* **Activity**:
Whenever a line in the data holds the string "none", pull that line out.

* **Records shown**:
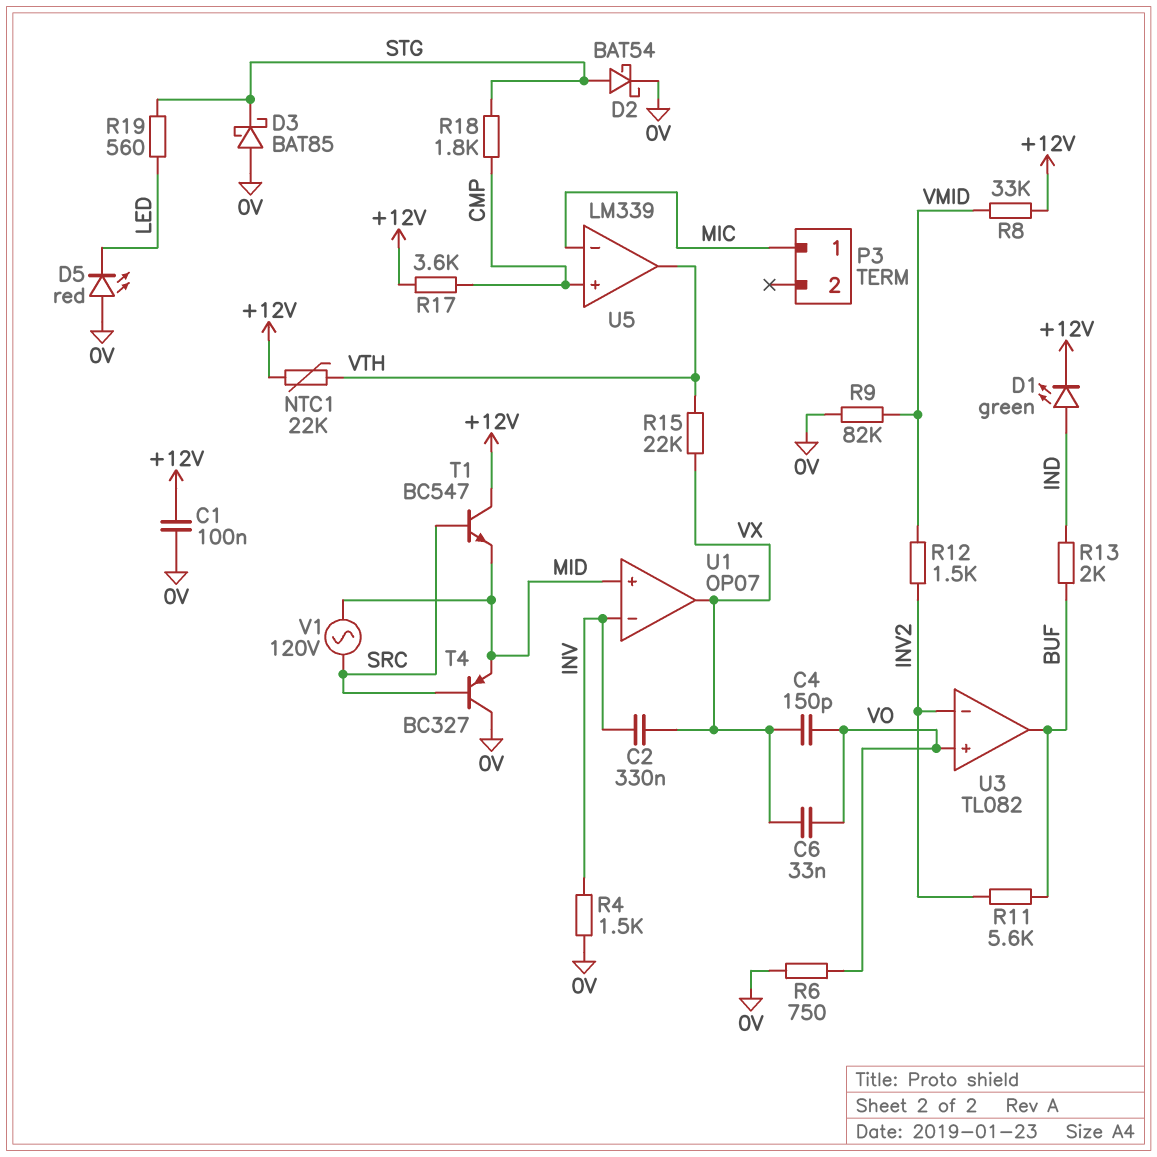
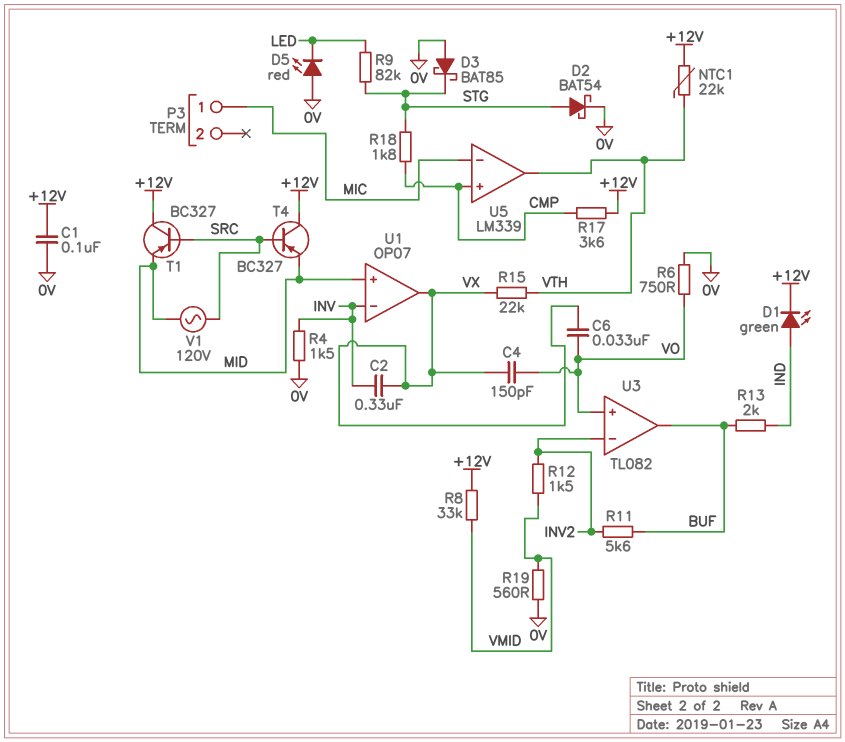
R9: 82k (0V, VMID) -> 82k (LED, STG)
R19: 560 (LED, STG) -> 560 (0V, VMID)
T1: NPN BC547 (B SRC, C +12V, E MID) -> PNP BC327 (B SRC, C +12V, E MID)
T4: PNP BC327 (B SRC, C 0V, E MID) -> PNP BC327 (B SRC, C +12V, E MID)

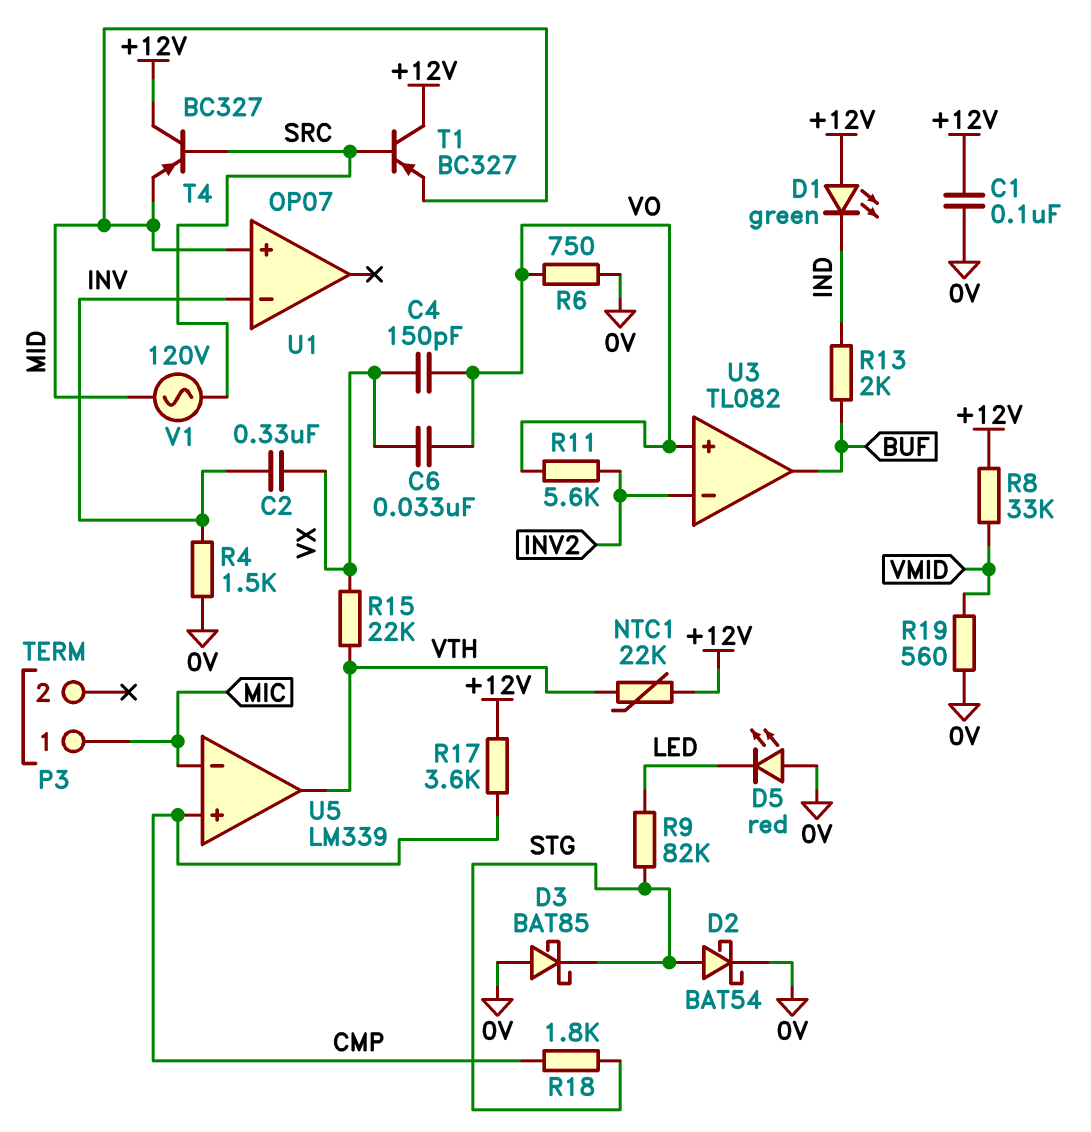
D1: LED green (A IND, K +12V) -> LED green (A +12V, K IND)
R11: 5.6k (BUF, INV2) -> 5.6k (INV2, VO)
R12: 1.5k (INV2, VMID) -> none
U1 pin out: VX -> none

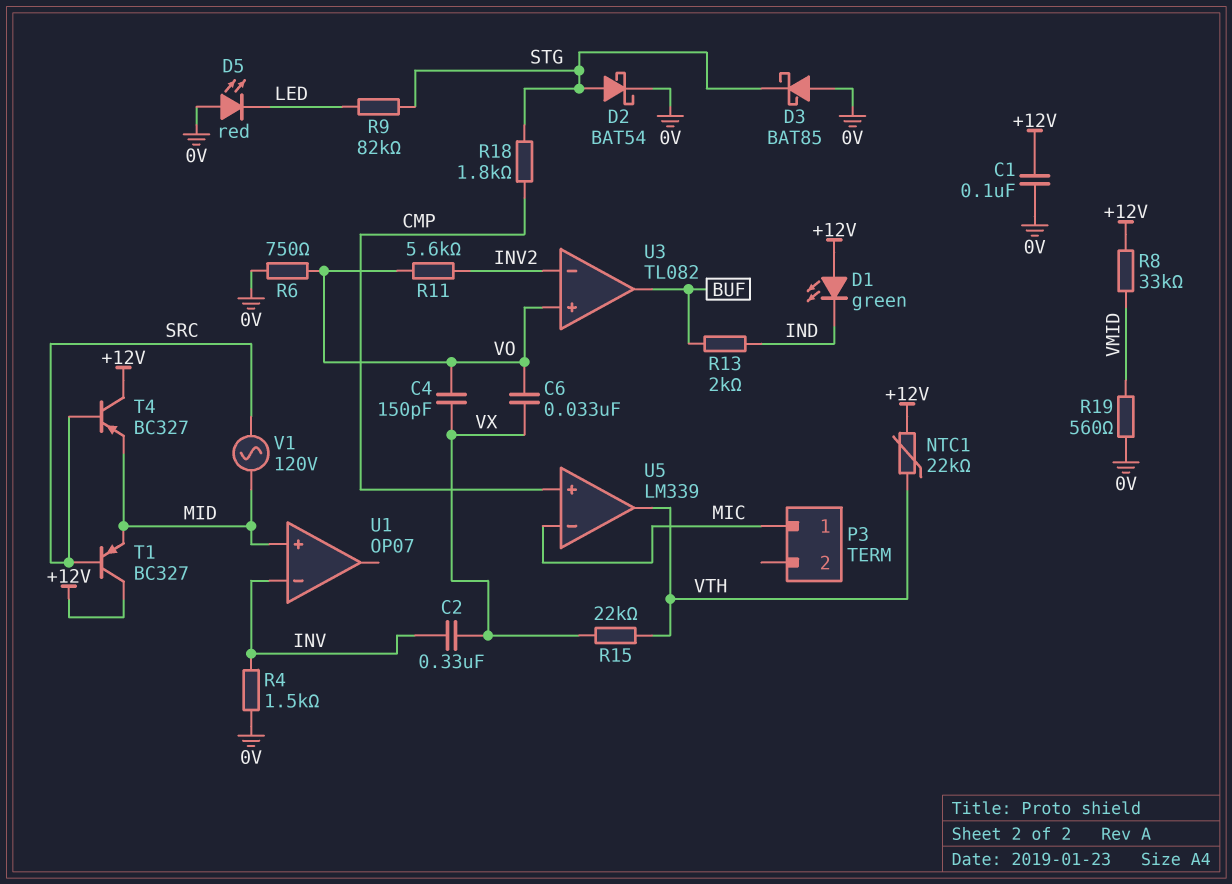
R17: 3.6k (+12V, CMP) -> none

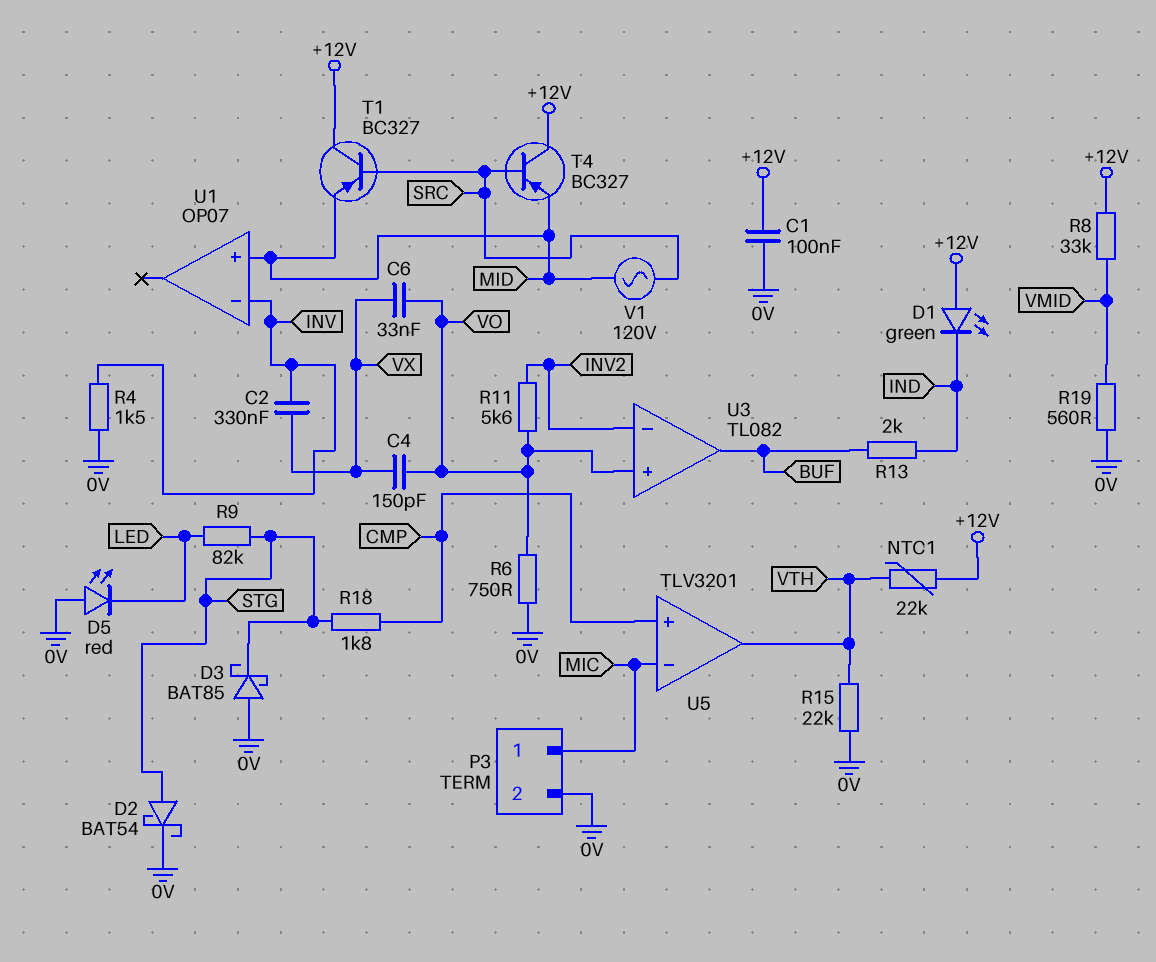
P3 pin 2: none -> 0V
R15: 22k (VTH, VX) -> 22k (0V, VTH)
U5: LM339 -> TLV3201

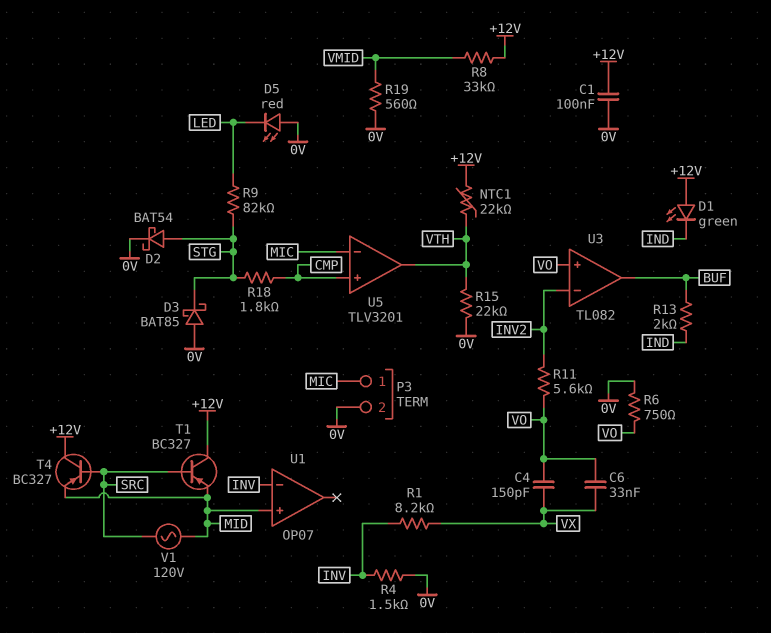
C2: 330nF (INV, VX) -> none
R1: none -> 8.2k (INV, VX)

* **Your solution**:
R12: 1.5k (INV2, VMID) -> none
U1 pin out: VX -> none
R17: 3.6k (+12V, CMP) -> none
P3 pin 2: none -> 0V
C2: 330nF (INV, VX) -> none
R1: none -> 8.2k (INV, VX)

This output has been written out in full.